▶ [Work to be completed]
Reproduce exactly the lines below from the one containing "[300,272,448,405]" through the one containing "[416,389,534,498]", including both, and nothing else.

▶ [Supplied data]
● ● ● ● ●

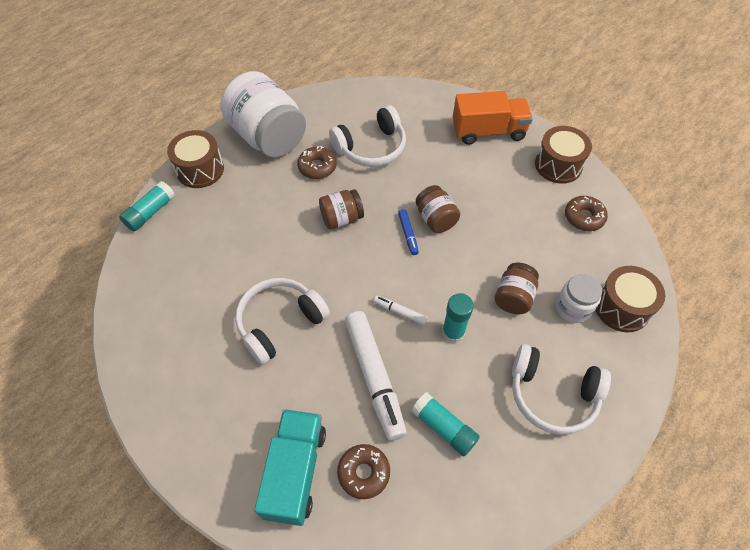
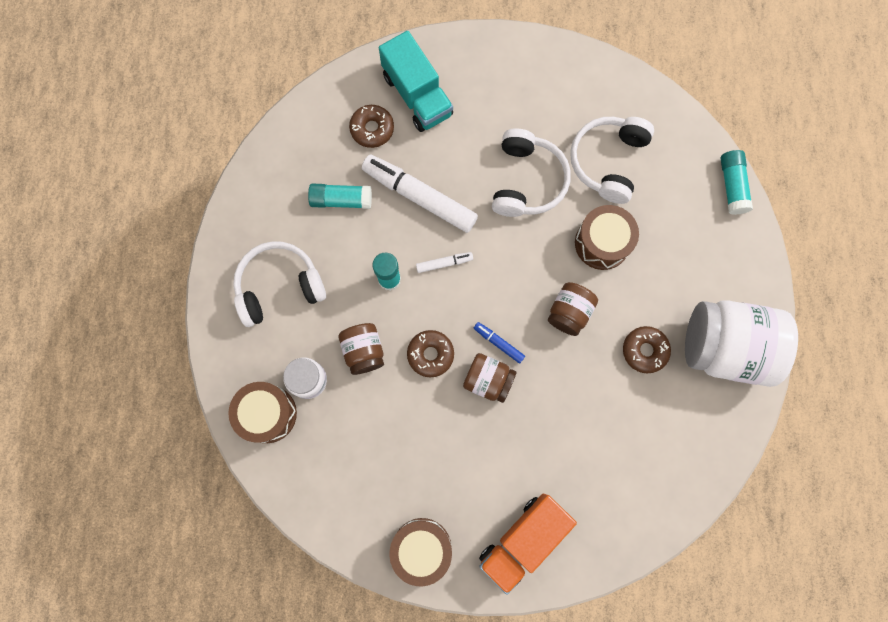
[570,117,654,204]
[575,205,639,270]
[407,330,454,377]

● ● ● ● ●

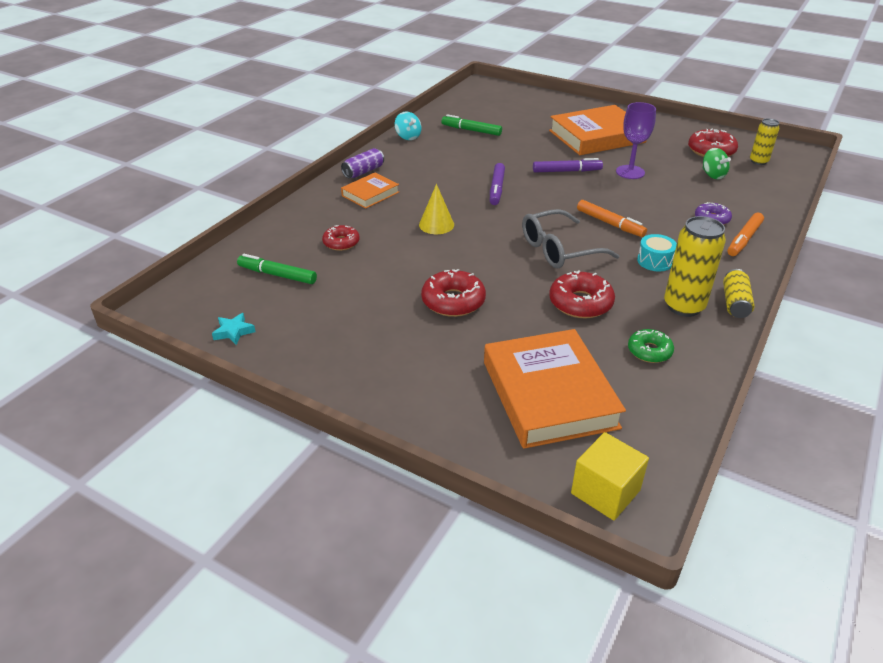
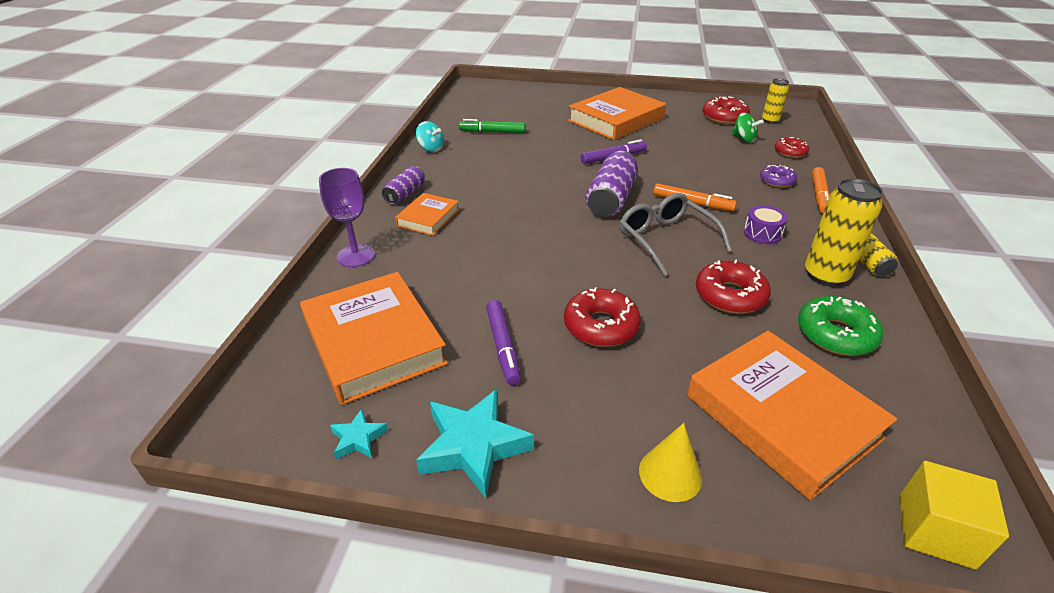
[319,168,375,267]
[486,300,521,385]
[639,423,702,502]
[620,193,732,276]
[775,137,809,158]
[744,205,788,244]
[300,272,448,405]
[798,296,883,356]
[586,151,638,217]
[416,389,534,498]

● ● ● ● ●

▶ [Solution to this problem]
[300,272,448,405]
[798,296,883,356]
[586,151,638,217]
[416,389,534,498]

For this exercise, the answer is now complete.